Task prompt ::
Look through the records below for the line with "Q3: NPN 2N2222" and the line with "R13: 1.5k (LED, PULSE) -> 100 (LED, PULSE)", then return those lines and all lines between, exactly.

Materials provided ::
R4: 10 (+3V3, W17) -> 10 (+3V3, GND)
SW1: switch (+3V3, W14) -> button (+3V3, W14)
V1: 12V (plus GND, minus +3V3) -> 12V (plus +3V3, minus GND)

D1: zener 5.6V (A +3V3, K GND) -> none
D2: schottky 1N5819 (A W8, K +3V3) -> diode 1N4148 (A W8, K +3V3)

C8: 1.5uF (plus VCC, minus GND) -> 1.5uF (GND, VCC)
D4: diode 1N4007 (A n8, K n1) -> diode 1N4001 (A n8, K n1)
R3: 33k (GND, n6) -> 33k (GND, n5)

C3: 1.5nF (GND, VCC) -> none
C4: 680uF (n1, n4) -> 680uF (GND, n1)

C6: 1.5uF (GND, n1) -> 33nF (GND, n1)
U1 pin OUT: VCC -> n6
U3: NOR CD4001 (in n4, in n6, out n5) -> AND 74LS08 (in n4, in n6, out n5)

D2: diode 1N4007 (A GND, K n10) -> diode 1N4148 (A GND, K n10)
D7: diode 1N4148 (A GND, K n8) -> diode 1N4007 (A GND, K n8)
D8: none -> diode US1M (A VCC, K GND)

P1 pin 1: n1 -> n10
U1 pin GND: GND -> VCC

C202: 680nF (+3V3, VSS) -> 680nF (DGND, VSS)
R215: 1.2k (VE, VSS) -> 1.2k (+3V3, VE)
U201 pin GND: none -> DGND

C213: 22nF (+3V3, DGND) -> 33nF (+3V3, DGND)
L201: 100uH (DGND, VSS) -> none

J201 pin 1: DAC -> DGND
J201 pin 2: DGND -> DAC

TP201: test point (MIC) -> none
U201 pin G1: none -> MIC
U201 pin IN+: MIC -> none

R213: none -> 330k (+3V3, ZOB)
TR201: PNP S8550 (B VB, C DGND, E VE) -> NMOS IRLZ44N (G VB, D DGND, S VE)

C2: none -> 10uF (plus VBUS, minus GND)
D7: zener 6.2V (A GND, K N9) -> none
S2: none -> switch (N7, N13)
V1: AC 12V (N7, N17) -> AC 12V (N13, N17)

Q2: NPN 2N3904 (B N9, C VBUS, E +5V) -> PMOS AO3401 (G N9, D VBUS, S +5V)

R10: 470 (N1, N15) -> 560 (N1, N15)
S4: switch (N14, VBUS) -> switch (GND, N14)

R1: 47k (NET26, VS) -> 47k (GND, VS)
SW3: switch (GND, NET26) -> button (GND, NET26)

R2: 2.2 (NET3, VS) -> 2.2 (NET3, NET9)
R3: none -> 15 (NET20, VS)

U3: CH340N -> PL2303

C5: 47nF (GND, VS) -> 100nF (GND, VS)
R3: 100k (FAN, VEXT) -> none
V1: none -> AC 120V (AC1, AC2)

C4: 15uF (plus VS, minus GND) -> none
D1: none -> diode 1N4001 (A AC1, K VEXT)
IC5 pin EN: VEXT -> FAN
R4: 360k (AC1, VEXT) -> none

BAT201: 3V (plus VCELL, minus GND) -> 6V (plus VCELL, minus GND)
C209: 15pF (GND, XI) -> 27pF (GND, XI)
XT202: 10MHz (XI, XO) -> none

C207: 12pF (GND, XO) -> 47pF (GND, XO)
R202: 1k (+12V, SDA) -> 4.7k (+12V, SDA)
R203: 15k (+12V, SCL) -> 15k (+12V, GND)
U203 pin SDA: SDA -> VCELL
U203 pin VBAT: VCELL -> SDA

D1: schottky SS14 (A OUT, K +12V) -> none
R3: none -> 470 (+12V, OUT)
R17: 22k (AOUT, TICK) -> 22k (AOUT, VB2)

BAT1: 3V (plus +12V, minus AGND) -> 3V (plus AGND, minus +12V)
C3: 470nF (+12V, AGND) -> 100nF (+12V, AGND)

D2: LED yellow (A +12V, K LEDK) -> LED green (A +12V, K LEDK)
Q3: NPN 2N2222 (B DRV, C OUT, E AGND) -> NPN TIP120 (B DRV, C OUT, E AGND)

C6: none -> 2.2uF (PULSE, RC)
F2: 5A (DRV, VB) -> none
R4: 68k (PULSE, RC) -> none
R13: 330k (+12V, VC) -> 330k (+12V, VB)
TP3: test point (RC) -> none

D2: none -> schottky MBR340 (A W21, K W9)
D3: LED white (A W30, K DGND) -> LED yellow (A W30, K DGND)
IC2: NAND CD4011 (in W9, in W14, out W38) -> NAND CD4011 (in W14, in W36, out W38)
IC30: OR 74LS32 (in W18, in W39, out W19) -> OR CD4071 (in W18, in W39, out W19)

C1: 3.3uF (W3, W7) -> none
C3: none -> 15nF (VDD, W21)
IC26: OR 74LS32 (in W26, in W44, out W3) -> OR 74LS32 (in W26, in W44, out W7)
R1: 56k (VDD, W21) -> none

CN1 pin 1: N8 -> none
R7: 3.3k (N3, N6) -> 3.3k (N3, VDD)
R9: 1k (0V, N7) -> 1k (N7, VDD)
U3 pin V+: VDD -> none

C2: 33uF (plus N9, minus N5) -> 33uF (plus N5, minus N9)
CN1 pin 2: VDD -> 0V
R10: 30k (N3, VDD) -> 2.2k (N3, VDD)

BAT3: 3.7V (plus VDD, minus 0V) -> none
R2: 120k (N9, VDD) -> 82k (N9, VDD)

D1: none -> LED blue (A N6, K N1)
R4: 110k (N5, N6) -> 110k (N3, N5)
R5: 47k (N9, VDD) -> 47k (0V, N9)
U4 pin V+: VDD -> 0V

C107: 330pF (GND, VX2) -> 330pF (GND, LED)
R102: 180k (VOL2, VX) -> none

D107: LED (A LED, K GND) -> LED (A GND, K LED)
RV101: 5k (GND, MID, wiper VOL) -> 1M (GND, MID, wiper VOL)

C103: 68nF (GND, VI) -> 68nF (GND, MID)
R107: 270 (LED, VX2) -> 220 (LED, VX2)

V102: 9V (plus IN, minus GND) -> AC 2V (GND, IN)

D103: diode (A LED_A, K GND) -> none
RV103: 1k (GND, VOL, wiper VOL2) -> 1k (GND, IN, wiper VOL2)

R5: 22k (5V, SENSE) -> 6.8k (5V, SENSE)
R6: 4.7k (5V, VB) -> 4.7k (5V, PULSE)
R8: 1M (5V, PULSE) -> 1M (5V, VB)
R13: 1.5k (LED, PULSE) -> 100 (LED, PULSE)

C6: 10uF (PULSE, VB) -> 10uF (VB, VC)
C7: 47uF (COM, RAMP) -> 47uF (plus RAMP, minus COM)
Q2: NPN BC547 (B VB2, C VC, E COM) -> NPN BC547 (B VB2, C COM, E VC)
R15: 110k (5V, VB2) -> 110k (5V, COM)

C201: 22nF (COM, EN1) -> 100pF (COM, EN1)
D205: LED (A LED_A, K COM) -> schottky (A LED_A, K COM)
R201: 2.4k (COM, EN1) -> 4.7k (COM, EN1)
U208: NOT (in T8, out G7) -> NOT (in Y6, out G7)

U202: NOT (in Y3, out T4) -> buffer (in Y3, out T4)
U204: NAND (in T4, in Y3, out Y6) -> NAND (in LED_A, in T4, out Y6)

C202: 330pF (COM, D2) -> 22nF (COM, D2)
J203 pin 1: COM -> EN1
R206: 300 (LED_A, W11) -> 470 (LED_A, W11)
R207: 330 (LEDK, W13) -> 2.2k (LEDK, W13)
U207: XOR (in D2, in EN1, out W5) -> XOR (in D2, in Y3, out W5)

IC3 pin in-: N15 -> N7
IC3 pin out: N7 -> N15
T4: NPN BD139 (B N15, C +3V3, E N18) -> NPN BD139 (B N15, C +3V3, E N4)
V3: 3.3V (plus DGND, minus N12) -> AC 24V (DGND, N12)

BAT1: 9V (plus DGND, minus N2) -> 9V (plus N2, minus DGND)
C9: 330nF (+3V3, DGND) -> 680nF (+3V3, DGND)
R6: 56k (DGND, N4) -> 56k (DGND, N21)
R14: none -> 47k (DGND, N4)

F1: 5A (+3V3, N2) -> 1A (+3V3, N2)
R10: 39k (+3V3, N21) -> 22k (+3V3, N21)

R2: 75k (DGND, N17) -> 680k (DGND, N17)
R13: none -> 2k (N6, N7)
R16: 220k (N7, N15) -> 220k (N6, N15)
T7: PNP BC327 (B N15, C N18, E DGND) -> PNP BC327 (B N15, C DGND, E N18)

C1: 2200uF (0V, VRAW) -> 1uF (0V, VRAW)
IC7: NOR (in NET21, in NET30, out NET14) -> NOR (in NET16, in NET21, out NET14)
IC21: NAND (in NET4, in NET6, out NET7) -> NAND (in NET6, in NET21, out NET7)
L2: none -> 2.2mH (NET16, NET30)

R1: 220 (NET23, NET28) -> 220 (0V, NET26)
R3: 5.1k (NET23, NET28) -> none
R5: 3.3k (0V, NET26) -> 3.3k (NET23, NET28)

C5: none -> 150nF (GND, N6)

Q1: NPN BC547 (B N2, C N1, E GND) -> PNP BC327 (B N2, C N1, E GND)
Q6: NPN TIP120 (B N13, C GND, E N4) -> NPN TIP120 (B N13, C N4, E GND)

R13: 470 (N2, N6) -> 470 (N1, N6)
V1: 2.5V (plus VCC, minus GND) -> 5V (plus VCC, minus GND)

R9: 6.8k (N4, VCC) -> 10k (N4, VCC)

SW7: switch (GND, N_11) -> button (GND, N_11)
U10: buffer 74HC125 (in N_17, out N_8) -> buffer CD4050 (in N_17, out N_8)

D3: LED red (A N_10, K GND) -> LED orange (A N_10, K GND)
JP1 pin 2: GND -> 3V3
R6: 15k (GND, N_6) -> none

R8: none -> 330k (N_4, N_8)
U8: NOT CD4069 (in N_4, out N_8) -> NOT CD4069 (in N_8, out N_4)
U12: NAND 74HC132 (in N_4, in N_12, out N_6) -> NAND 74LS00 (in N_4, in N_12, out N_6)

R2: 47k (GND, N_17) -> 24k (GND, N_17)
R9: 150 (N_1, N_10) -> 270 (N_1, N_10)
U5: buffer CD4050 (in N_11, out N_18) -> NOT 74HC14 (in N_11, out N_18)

Exercise solution ::
Q3: NPN 2N2222 (B DRV, C OUT, E AGND) -> NPN TIP120 (B DRV, C OUT, E AGND)

C6: none -> 2.2uF (PULSE, RC)
F2: 5A (DRV, VB) -> none
R4: 68k (PULSE, RC) -> none
R13: 330k (+12V, VC) -> 330k (+12V, VB)
TP3: test point (RC) -> none

D2: none -> schottky MBR340 (A W21, K W9)
D3: LED white (A W30, K DGND) -> LED yellow (A W30, K DGND)
IC2: NAND CD4011 (in W9, in W14, out W38) -> NAND CD4011 (in W14, in W36, out W38)
IC30: OR 74LS32 (in W18, in W39, out W19) -> OR CD4071 (in W18, in W39, out W19)

C1: 3.3uF (W3, W7) -> none
C3: none -> 15nF (VDD, W21)
IC26: OR 74LS32 (in W26, in W44, out W3) -> OR 74LS32 (in W26, in W44, out W7)
R1: 56k (VDD, W21) -> none

CN1 pin 1: N8 -> none
R7: 3.3k (N3, N6) -> 3.3k (N3, VDD)
R9: 1k (0V, N7) -> 1k (N7, VDD)
U3 pin V+: VDD -> none

C2: 33uF (plus N9, minus N5) -> 33uF (plus N5, minus N9)
CN1 pin 2: VDD -> 0V
R10: 30k (N3, VDD) -> 2.2k (N3, VDD)

BAT3: 3.7V (plus VDD, minus 0V) -> none
R2: 120k (N9, VDD) -> 82k (N9, VDD)

D1: none -> LED blue (A N6, K N1)
R4: 110k (N5, N6) -> 110k (N3, N5)
R5: 47k (N9, VDD) -> 47k (0V, N9)
U4 pin V+: VDD -> 0V

C107: 330pF (GND, VX2) -> 330pF (GND, LED)
R102: 180k (VOL2, VX) -> none

D107: LED (A LED, K GND) -> LED (A GND, K LED)
RV101: 5k (GND, MID, wiper VOL) -> 1M (GND, MID, wiper VOL)

C103: 68nF (GND, VI) -> 68nF (GND, MID)
R107: 270 (LED, VX2) -> 220 (LED, VX2)

V102: 9V (plus IN, minus GND) -> AC 2V (GND, IN)

D103: diode (A LED_A, K GND) -> none
RV103: 1k (GND, VOL, wiper VOL2) -> 1k (GND, IN, wiper VOL2)

R5: 22k (5V, SENSE) -> 6.8k (5V, SENSE)
R6: 4.7k (5V, VB) -> 4.7k (5V, PULSE)
R8: 1M (5V, PULSE) -> 1M (5V, VB)
R13: 1.5k (LED, PULSE) -> 100 (LED, PULSE)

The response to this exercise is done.